▶ SUPPLIED DATA:
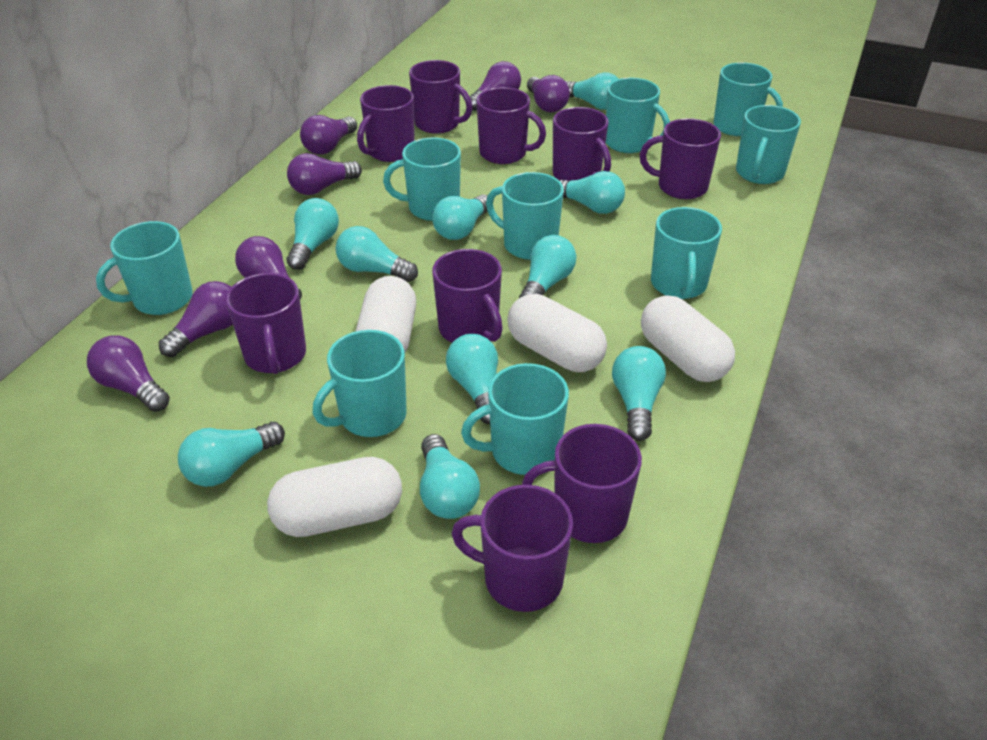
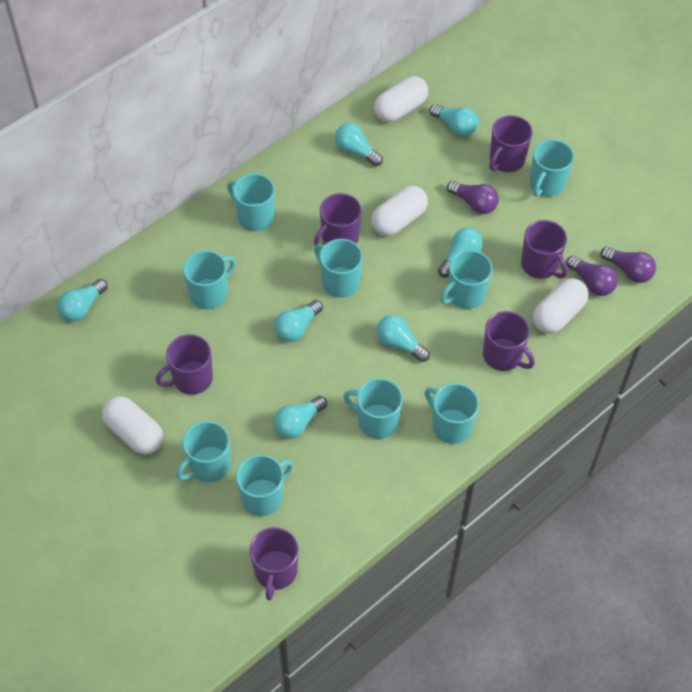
purple light bulb: 7 -> 3
purple mug: 9 -> 6
turquoise light bulb: 10 -> 7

▶ PROBLEM STATEMENT: Transcribe the material as is, with images omitted.

▶ COMPLETED TASK:
purple light bulb: 7 -> 3
purple mug: 9 -> 6
turquoise light bulb: 10 -> 7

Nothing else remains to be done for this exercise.